*** Opening MATERIALS PROVIDED ***

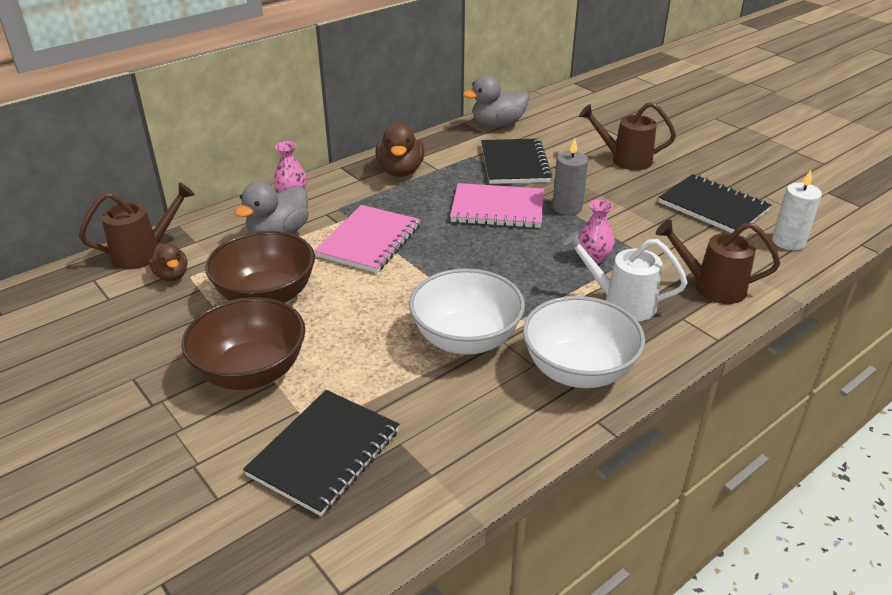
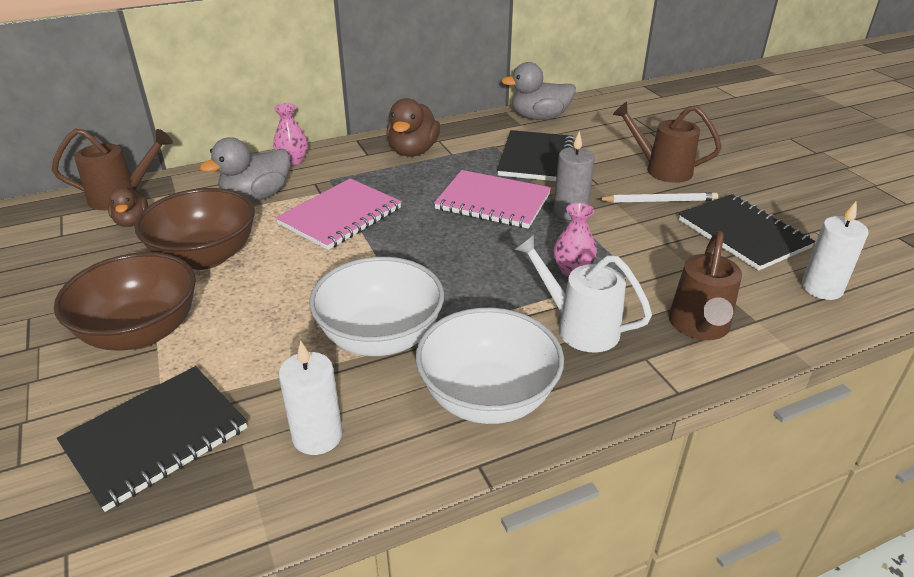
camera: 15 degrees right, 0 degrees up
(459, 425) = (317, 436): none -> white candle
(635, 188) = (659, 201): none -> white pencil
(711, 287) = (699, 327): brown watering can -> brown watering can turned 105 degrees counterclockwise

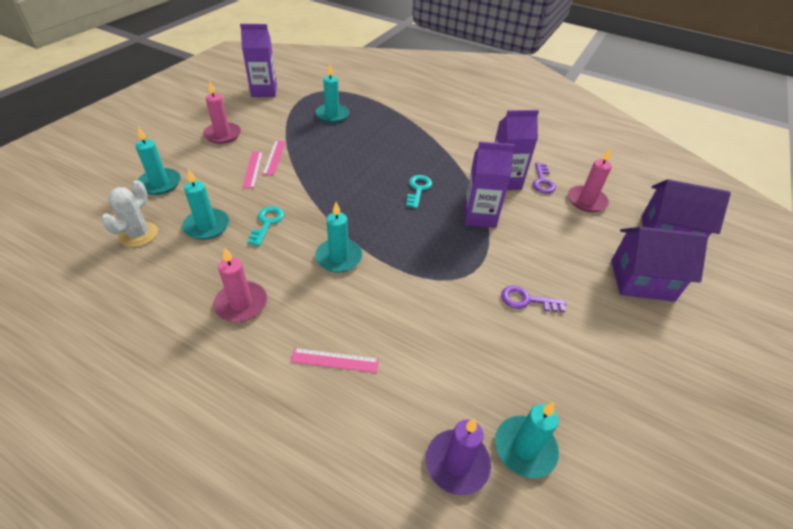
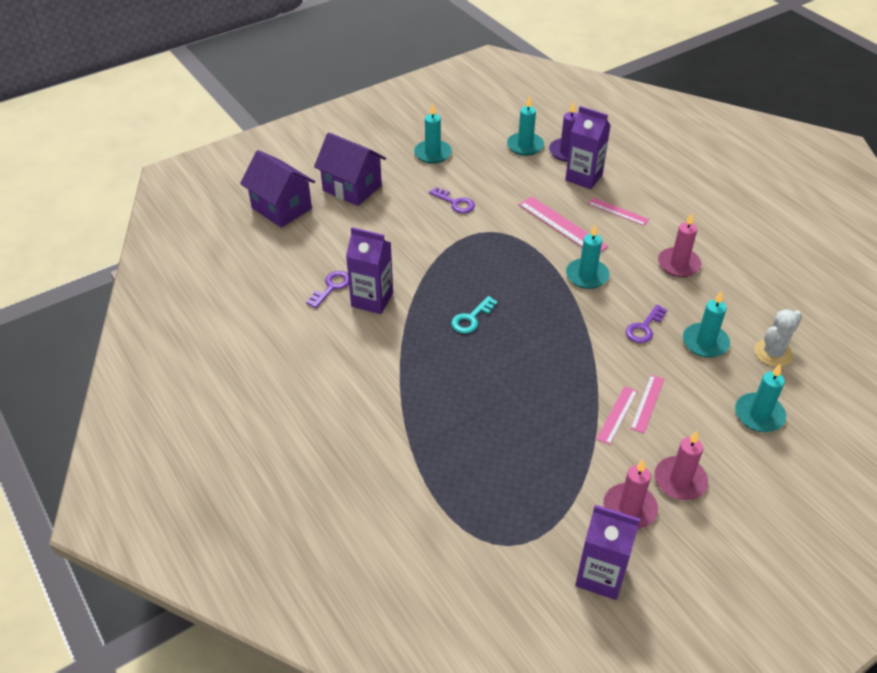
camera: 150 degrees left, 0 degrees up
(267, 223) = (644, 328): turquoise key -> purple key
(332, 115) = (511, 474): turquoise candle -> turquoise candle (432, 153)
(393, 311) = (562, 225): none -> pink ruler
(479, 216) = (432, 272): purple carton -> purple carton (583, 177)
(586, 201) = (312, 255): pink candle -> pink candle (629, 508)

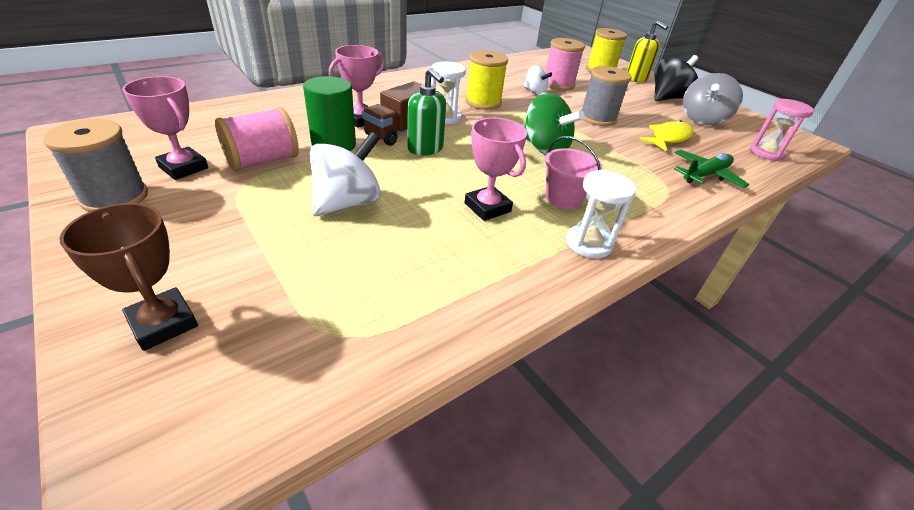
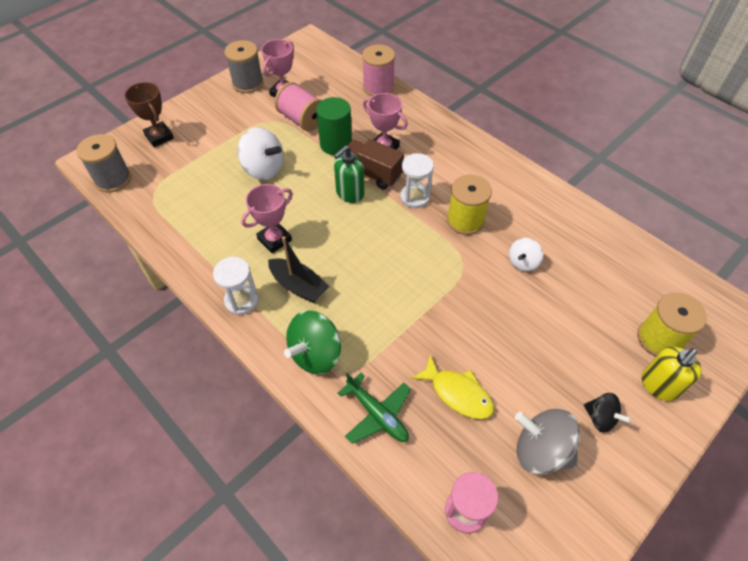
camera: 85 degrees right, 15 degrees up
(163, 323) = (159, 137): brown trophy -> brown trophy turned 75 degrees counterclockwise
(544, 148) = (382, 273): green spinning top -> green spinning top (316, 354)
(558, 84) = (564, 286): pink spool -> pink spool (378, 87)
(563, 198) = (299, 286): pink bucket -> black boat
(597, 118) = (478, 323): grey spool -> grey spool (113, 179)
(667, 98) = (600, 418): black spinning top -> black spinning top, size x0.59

*** Closing MATERIALS PROVIDED ***
*** Opening MATERIALS PROVIDED ***

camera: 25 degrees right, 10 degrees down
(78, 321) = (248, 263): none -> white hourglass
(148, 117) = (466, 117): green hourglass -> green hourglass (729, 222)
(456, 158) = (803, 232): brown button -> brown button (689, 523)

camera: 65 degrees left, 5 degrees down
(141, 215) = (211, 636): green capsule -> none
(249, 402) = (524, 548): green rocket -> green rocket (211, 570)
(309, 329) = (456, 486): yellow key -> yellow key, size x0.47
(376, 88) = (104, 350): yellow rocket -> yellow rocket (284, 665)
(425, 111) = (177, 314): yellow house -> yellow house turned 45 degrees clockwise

*** Closing MATERIALS PROVIDED ***
*** Opening MATERIALS PROVIDED ***

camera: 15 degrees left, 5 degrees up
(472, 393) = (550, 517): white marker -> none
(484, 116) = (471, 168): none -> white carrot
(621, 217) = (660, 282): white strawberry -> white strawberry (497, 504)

*** Closing MATERIALS PROVIDED ***

Copy out each line of the listing that holds "counterclockwise".

▶ EXERCISE RESULT:
(711, 287) = (699, 327): brown watering can -> brown watering can turned 105 degrees counterclockwise
(163, 323) = (159, 137): brown trophy -> brown trophy turned 75 degrees counterclockwise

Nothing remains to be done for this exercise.